- **Assignment**
Report every line below that carries the word "pink".

[Object tracking records]
──────────
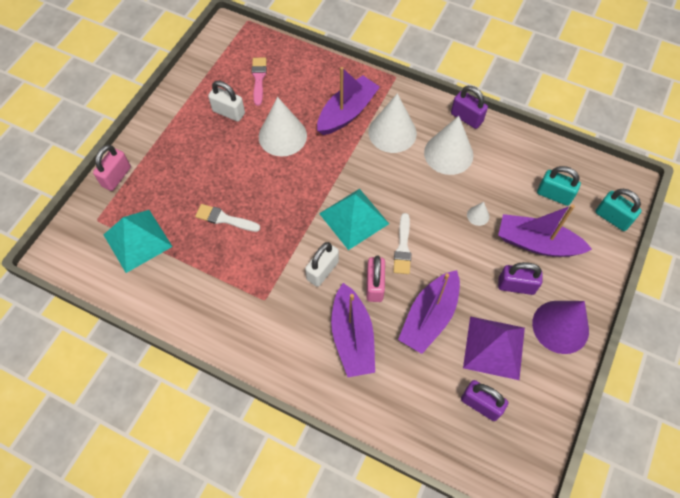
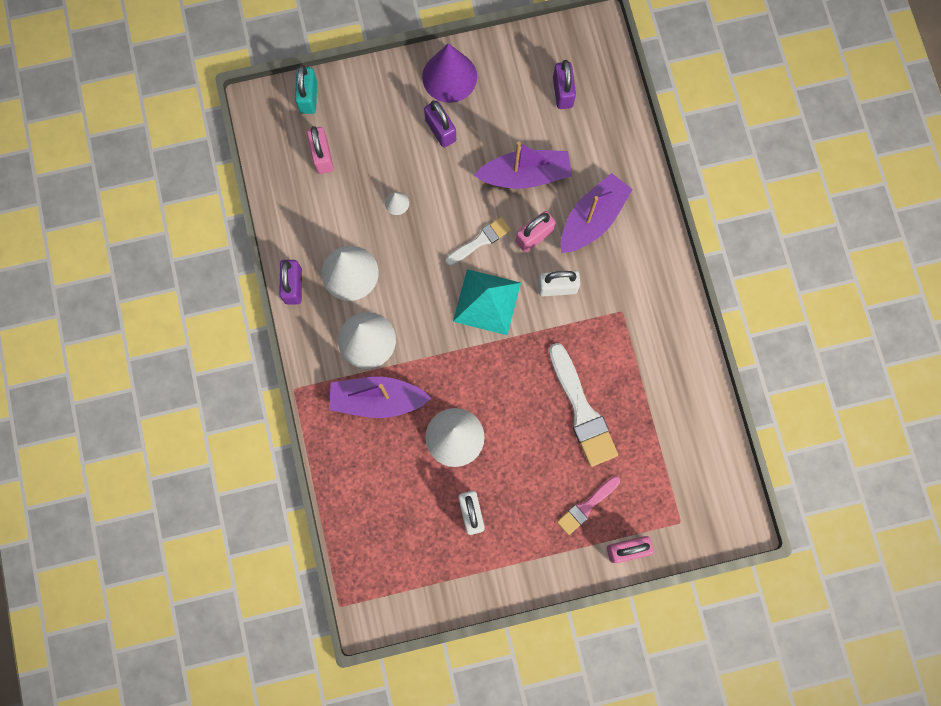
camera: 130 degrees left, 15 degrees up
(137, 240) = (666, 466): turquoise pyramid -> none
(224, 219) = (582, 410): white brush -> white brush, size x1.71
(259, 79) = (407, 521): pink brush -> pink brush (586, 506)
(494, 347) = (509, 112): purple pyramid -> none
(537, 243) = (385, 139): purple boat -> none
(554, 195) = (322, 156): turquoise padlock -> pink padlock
──────────
- **Result below**
(259, 79) = (407, 521): pink brush -> pink brush (586, 506)
(554, 195) = (322, 156): turquoise padlock -> pink padlock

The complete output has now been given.